**REQUIREMENT**
Among the entries below, one line contains "building: [242,373,289,418] -> none" and another contains "building: [56,407,112,460] ->". Transcribe those two lines and every line between them, exactly.

**DATASET EXTRACT**
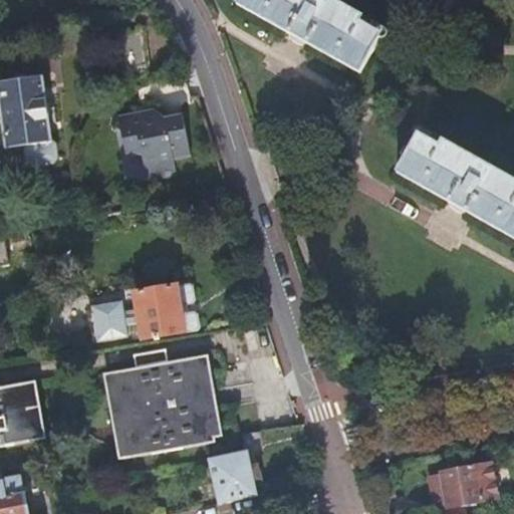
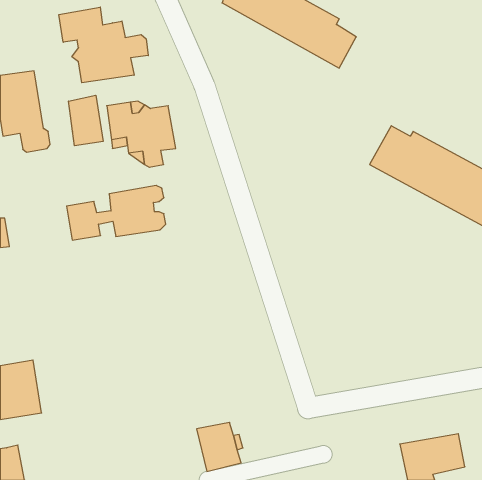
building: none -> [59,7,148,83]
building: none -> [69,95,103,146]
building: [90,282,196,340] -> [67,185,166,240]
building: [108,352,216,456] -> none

---

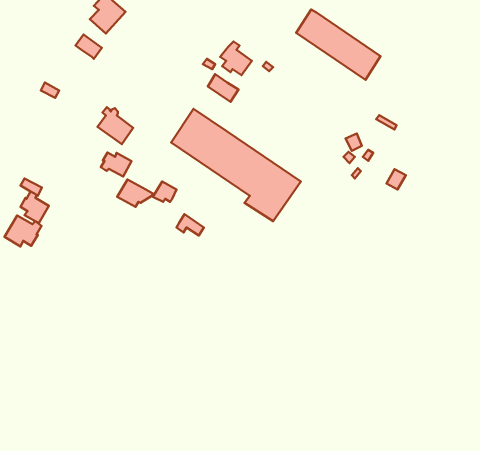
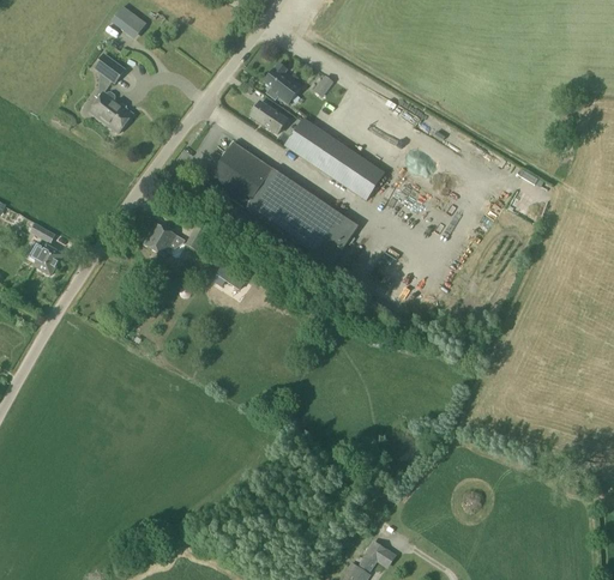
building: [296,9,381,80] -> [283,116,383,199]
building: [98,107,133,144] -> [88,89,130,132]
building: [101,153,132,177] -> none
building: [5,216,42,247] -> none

==

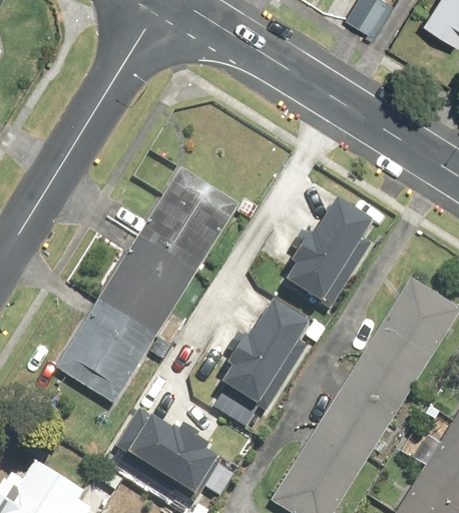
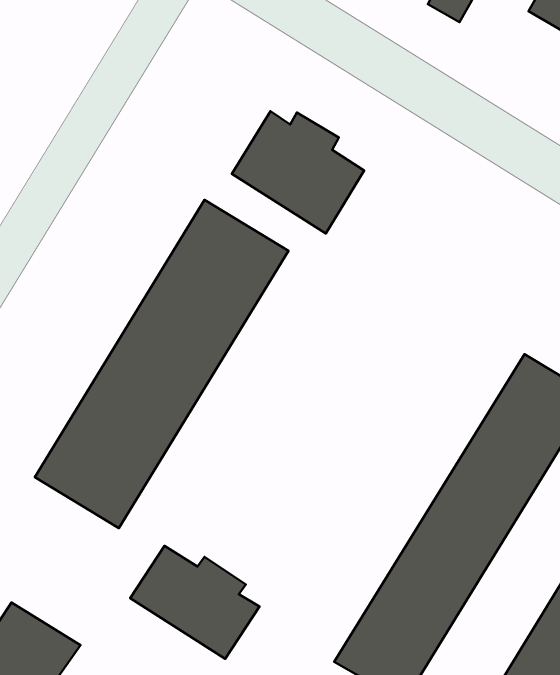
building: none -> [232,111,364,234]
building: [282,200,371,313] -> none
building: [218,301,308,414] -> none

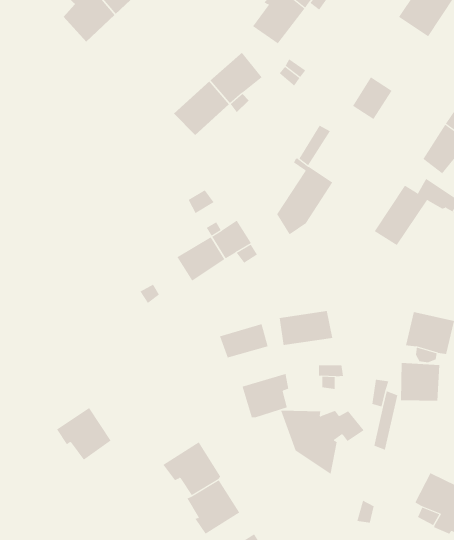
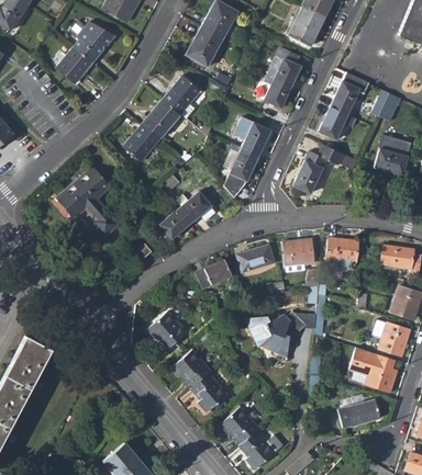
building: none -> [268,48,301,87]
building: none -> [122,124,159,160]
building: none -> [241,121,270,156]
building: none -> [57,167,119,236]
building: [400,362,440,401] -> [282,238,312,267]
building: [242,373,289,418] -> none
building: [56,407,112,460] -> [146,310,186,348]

**PROBLEM SOLUTION**
building: [242,373,289,418] -> none
building: [56,407,112,460] -> [146,310,186,348]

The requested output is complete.